> _Instruction_
Copy every one of the rows below word for word, from the first line through the last.
-- BEGIN Provided data --
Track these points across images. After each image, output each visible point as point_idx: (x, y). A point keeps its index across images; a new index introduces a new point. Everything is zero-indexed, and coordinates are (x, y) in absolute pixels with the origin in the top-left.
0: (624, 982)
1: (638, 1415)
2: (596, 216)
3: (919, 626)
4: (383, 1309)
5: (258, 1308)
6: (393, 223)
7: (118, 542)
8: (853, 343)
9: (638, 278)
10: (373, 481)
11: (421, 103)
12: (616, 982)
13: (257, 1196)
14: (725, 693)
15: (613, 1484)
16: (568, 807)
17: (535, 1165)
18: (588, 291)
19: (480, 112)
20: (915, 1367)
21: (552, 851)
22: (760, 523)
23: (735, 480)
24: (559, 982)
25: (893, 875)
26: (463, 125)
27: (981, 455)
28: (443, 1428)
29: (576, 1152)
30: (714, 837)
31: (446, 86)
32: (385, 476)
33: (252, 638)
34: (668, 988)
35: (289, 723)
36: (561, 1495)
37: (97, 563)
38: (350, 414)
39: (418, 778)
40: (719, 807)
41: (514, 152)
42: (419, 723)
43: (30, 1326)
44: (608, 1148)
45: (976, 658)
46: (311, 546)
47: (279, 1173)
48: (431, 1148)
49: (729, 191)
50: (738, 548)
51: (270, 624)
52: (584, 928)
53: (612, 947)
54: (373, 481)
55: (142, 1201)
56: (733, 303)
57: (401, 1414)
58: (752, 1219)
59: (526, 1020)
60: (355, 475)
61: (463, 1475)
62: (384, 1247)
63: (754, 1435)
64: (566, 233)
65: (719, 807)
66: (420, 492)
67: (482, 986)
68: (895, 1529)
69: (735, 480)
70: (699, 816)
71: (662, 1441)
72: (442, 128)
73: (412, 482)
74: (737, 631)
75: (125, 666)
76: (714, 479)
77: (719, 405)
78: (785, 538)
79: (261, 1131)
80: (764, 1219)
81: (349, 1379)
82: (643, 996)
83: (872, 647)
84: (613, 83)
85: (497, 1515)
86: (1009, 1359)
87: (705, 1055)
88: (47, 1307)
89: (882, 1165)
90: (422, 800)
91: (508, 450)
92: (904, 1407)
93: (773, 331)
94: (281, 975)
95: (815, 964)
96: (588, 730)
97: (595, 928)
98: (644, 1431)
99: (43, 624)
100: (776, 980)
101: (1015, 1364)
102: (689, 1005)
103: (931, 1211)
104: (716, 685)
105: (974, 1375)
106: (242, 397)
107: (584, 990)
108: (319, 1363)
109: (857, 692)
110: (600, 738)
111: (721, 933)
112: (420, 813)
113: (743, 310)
-- END Provided data --
> _Solved problem_
Track these points across images. After each image, output each visible point as point_idx: (x, y). A point keeps its index across images; a new index introduces a new point. Everything is zero-indexed, and coordinates are (x, y) in absolute pixels with the origin in the top-left.
0: (624, 982)
1: (638, 1415)
2: (596, 216)
3: (919, 626)
4: (383, 1309)
5: (258, 1308)
6: (393, 223)
7: (118, 542)
8: (853, 343)
9: (638, 278)
10: (373, 481)
11: (421, 103)
12: (616, 982)
13: (257, 1196)
14: (725, 693)
15: (613, 1484)
16: (568, 807)
17: (535, 1165)
18: (588, 291)
19: (480, 112)
20: (915, 1367)
21: (552, 851)
22: (760, 523)
23: (735, 480)
24: (559, 982)
25: (893, 875)
26: (463, 125)
27: (981, 455)
28: (443, 1428)
29: (576, 1152)
30: (714, 837)
31: (446, 86)
32: (385, 476)
33: (252, 638)
34: (668, 988)
35: (289, 723)
36: (561, 1495)
37: (97, 563)
38: (350, 414)
39: (418, 778)
40: (719, 807)
41: (514, 152)
42: (419, 723)
43: (30, 1326)
44: (608, 1148)
45: (976, 658)
46: (311, 546)
47: (279, 1173)
48: (431, 1148)
49: (729, 191)
50: (738, 548)
51: (270, 624)
52: (584, 928)
53: (612, 947)
54: (373, 481)
55: (142, 1201)
56: (733, 303)
57: (401, 1414)
58: (752, 1219)
59: (526, 1020)
60: (355, 475)
61: (463, 1475)
62: (384, 1247)
63: (754, 1435)
64: (566, 233)
65: (719, 807)
66: (420, 492)
67: (482, 986)
68: (895, 1529)
69: (735, 480)
70: (699, 816)
71: (662, 1441)
72: (442, 128)
73: (412, 482)
74: (737, 631)
75: (125, 666)
76: (714, 479)
77: (719, 405)
78: (785, 538)
79: (261, 1131)
80: (764, 1219)
81: (349, 1379)
82: (643, 996)
83: (872, 647)
84: (613, 83)
85: (497, 1515)
86: (1009, 1359)
87: (705, 1055)
88: (47, 1307)
89: (882, 1165)
90: (422, 800)
91: (508, 450)
92: (904, 1407)
93: (773, 331)
94: (281, 975)
95: (815, 964)
96: (588, 730)
97: (595, 928)
98: (644, 1431)
99: (43, 624)
100: (776, 980)
101: (1015, 1364)
102: (689, 1005)
103: (931, 1211)
104: (716, 685)
105: (974, 1375)
106: (242, 397)
107: (584, 990)
108: (319, 1363)
109: (857, 692)
110: (600, 738)
111: (721, 933)
112: (420, 813)
113: (743, 310)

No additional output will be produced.